(Revision comparison data)
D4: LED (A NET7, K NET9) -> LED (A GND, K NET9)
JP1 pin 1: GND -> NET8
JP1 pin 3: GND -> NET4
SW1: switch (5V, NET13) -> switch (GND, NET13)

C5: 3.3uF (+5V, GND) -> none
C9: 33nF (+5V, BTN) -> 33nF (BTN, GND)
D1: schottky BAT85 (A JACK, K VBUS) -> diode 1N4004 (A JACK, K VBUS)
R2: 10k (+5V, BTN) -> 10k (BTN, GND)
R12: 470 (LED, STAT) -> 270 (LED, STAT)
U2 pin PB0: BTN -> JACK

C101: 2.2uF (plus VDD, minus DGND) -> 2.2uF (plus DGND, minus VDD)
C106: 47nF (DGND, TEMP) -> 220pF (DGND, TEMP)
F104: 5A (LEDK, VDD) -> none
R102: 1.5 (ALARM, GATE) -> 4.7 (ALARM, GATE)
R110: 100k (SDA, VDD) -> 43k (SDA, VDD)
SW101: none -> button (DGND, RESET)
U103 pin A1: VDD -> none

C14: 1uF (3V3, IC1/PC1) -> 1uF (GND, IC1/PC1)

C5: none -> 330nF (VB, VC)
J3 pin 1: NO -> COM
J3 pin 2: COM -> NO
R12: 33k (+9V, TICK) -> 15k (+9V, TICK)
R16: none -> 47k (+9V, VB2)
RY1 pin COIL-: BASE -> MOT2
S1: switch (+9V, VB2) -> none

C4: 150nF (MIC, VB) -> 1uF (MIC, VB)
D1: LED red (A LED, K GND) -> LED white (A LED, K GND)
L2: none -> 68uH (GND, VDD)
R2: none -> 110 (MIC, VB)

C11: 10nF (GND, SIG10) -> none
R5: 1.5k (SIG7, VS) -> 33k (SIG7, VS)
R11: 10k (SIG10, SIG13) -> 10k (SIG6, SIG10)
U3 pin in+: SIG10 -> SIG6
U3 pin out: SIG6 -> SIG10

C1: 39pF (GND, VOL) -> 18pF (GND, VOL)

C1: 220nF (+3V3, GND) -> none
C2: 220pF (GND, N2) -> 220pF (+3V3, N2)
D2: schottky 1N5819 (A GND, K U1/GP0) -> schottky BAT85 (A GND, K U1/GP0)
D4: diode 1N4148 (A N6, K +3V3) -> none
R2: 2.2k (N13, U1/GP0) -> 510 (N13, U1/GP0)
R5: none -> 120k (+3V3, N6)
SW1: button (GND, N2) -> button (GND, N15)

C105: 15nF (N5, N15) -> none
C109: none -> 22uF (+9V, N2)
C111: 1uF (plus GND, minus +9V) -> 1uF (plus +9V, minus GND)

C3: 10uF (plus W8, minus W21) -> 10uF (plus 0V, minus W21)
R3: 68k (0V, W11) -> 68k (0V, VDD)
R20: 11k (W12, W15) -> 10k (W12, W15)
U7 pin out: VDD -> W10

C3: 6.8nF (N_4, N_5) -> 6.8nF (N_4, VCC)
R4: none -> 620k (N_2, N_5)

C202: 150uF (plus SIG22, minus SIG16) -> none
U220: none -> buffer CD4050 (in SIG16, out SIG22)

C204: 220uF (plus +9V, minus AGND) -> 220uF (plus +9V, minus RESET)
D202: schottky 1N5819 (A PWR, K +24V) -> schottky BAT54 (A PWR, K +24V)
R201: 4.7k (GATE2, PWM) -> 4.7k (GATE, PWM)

▶ [Task prompt] Set down the preceding data verbatim. Every line belongs in the copy.

▶ [Written answer]
D4: LED (A NET7, K NET9) -> LED (A GND, K NET9)
JP1 pin 1: GND -> NET8
JP1 pin 3: GND -> NET4
SW1: switch (5V, NET13) -> switch (GND, NET13)

C5: 3.3uF (+5V, GND) -> none
C9: 33nF (+5V, BTN) -> 33nF (BTN, GND)
D1: schottky BAT85 (A JACK, K VBUS) -> diode 1N4004 (A JACK, K VBUS)
R2: 10k (+5V, BTN) -> 10k (BTN, GND)
R12: 470 (LED, STAT) -> 270 (LED, STAT)
U2 pin PB0: BTN -> JACK

C101: 2.2uF (plus VDD, minus DGND) -> 2.2uF (plus DGND, minus VDD)
C106: 47nF (DGND, TEMP) -> 220pF (DGND, TEMP)
F104: 5A (LEDK, VDD) -> none
R102: 1.5 (ALARM, GATE) -> 4.7 (ALARM, GATE)
R110: 100k (SDA, VDD) -> 43k (SDA, VDD)
SW101: none -> button (DGND, RESET)
U103 pin A1: VDD -> none

C14: 1uF (3V3, IC1/PC1) -> 1uF (GND, IC1/PC1)

C5: none -> 330nF (VB, VC)
J3 pin 1: NO -> COM
J3 pin 2: COM -> NO
R12: 33k (+9V, TICK) -> 15k (+9V, TICK)
R16: none -> 47k (+9V, VB2)
RY1 pin COIL-: BASE -> MOT2
S1: switch (+9V, VB2) -> none

C4: 150nF (MIC, VB) -> 1uF (MIC, VB)
D1: LED red (A LED, K GND) -> LED white (A LED, K GND)
L2: none -> 68uH (GND, VDD)
R2: none -> 110 (MIC, VB)

C11: 10nF (GND, SIG10) -> none
R5: 1.5k (SIG7, VS) -> 33k (SIG7, VS)
R11: 10k (SIG10, SIG13) -> 10k (SIG6, SIG10)
U3 pin in+: SIG10 -> SIG6
U3 pin out: SIG6 -> SIG10

C1: 39pF (GND, VOL) -> 18pF (GND, VOL)

C1: 220nF (+3V3, GND) -> none
C2: 220pF (GND, N2) -> 220pF (+3V3, N2)
D2: schottky 1N5819 (A GND, K U1/GP0) -> schottky BAT85 (A GND, K U1/GP0)
D4: diode 1N4148 (A N6, K +3V3) -> none
R2: 2.2k (N13, U1/GP0) -> 510 (N13, U1/GP0)
R5: none -> 120k (+3V3, N6)
SW1: button (GND, N2) -> button (GND, N15)

C105: 15nF (N5, N15) -> none
C109: none -> 22uF (+9V, N2)
C111: 1uF (plus GND, minus +9V) -> 1uF (plus +9V, minus GND)

C3: 10uF (plus W8, minus W21) -> 10uF (plus 0V, minus W21)
R3: 68k (0V, W11) -> 68k (0V, VDD)
R20: 11k (W12, W15) -> 10k (W12, W15)
U7 pin out: VDD -> W10

C3: 6.8nF (N_4, N_5) -> 6.8nF (N_4, VCC)
R4: none -> 620k (N_2, N_5)

C202: 150uF (plus SIG22, minus SIG16) -> none
U220: none -> buffer CD4050 (in SIG16, out SIG22)

C204: 220uF (plus +9V, minus AGND) -> 220uF (plus +9V, minus RESET)
D202: schottky 1N5819 (A PWR, K +24V) -> schottky BAT54 (A PWR, K +24V)
R201: 4.7k (GATE2, PWM) -> 4.7k (GATE, PWM)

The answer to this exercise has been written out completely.